Start of Block

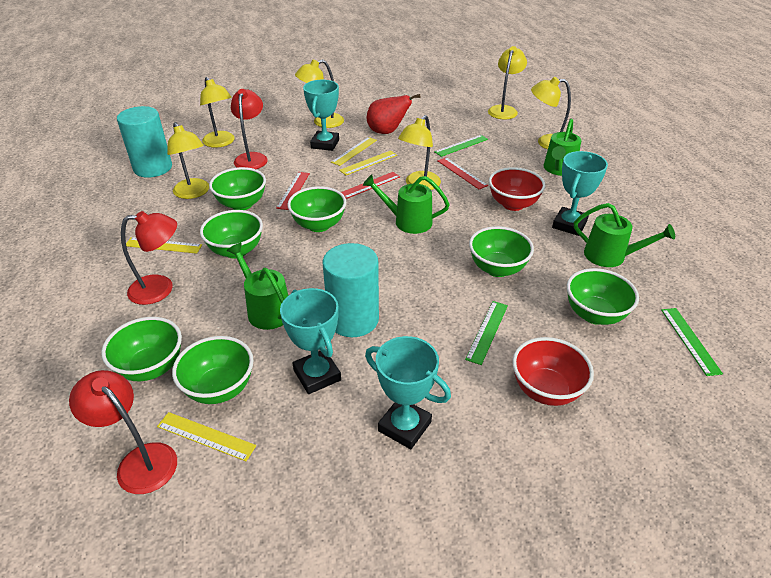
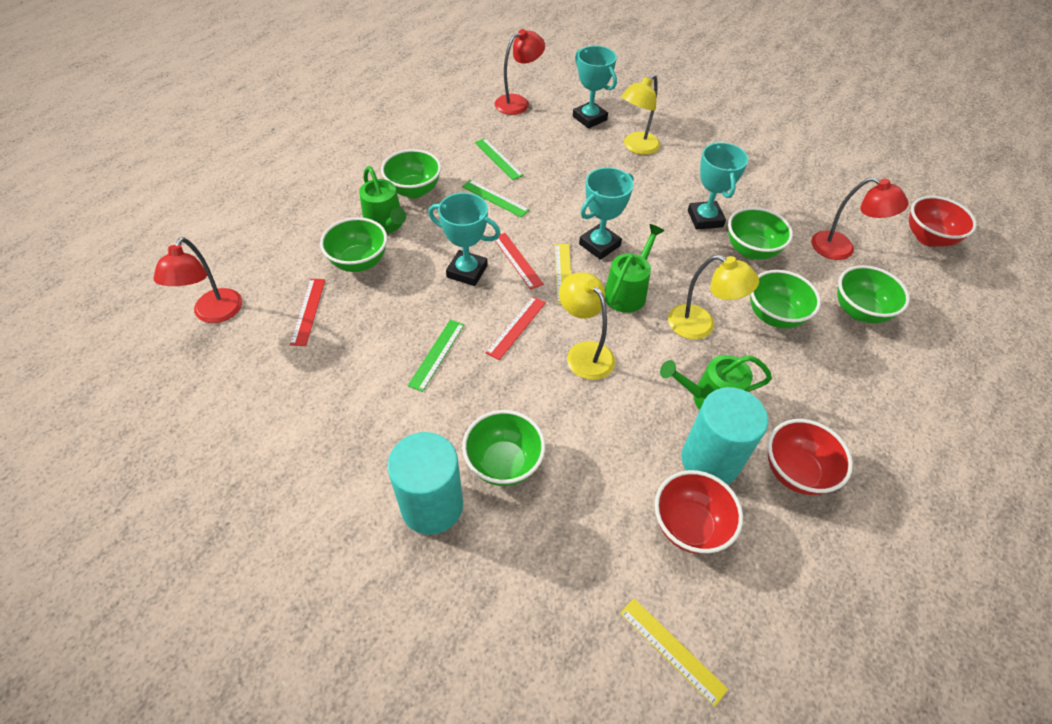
green bowl: 7 -> 6
green watering can: 4 -> 3
red bowl: 2 -> 3
red pear: 1 -> 0
yellow lamp: 6 -> 3
yellow ruler: 4 -> 2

End of Block

EXERCISE OBJECTIVE: Return, word for word, each line from the one that contains "red bowl: 2 -> 3" through the end of the listing above.

SOLUTION FOR THIS EXERCISE:
red bowl: 2 -> 3
red pear: 1 -> 0
yellow lamp: 6 -> 3
yellow ruler: 4 -> 2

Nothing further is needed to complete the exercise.